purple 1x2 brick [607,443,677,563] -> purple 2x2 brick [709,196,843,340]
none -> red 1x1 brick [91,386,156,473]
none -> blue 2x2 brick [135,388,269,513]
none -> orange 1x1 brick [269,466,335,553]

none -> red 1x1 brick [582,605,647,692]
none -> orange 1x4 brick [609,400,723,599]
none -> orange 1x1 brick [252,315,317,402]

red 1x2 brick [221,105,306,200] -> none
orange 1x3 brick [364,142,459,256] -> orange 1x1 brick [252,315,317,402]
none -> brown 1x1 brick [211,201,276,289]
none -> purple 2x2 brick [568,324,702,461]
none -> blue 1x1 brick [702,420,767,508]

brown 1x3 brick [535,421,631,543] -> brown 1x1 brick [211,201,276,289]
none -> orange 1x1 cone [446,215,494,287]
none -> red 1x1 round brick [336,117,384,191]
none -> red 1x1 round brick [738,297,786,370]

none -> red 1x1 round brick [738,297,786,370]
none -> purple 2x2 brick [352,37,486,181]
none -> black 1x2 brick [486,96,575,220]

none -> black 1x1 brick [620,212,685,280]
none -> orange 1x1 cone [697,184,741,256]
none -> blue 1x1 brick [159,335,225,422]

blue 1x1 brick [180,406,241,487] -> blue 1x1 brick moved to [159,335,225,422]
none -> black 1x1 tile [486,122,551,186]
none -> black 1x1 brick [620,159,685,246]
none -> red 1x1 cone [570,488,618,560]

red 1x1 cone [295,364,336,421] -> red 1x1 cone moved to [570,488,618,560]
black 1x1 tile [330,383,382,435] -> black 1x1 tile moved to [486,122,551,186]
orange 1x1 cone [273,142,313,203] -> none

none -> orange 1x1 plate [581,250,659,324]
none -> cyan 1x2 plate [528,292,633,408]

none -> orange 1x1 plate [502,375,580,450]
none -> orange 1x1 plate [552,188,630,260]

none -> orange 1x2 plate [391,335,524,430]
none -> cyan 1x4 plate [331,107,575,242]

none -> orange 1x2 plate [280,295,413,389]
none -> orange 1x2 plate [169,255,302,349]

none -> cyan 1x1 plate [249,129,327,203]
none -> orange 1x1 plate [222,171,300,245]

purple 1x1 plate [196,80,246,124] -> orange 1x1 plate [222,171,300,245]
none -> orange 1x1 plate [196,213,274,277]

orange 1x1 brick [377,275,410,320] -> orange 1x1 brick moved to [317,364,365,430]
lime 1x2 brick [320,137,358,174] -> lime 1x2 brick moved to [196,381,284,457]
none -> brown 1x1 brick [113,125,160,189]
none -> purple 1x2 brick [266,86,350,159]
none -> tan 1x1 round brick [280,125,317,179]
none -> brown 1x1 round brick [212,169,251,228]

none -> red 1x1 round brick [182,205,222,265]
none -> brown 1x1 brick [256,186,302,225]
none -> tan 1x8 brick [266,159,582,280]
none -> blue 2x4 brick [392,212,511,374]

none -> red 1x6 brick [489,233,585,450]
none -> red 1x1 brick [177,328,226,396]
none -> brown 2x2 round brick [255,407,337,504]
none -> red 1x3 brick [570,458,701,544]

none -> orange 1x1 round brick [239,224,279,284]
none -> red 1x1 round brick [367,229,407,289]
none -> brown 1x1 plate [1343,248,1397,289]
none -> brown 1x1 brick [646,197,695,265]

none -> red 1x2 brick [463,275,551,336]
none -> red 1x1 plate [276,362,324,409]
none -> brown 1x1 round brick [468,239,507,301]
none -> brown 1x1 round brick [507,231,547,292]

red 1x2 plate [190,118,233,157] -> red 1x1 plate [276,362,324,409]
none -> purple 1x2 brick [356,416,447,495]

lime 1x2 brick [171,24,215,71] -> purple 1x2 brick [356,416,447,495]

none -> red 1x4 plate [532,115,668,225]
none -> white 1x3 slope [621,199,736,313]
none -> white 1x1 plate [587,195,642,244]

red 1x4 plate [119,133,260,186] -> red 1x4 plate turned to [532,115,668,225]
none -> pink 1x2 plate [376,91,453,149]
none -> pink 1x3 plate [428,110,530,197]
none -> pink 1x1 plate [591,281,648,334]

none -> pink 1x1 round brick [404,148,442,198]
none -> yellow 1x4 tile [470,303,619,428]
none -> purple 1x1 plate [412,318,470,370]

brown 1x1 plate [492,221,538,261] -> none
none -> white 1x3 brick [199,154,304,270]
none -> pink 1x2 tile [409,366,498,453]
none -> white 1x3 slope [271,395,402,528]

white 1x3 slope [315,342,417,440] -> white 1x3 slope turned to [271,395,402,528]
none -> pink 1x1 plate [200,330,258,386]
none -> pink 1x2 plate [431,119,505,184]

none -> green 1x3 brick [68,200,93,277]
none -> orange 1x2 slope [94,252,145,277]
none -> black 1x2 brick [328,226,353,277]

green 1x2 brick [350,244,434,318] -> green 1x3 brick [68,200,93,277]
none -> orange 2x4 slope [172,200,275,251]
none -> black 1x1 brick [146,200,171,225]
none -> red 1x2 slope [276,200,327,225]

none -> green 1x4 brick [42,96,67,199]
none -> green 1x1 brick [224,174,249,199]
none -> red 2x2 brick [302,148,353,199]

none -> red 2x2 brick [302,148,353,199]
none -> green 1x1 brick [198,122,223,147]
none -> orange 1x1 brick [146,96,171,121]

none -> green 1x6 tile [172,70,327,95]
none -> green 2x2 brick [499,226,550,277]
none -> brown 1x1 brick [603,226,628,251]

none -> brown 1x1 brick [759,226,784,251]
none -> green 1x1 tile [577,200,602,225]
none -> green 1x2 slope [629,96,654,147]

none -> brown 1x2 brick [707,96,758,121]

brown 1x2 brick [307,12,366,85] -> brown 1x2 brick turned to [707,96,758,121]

·····

Aim of the exercise:
What is needed is an exact copy of the lines above, from the one containing "none -> orange 1x1 brick [146,96,171,121]" through the one containing "none -> brown 1x2 brick [707,96,758,121]", with nothing added.

Response box:
none -> orange 1x1 brick [146,96,171,121]

none -> green 1x6 tile [172,70,327,95]
none -> green 2x2 brick [499,226,550,277]
none -> brown 1x1 brick [603,226,628,251]

none -> brown 1x1 brick [759,226,784,251]
none -> green 1x1 tile [577,200,602,225]
none -> green 1x2 slope [629,96,654,147]

none -> brown 1x2 brick [707,96,758,121]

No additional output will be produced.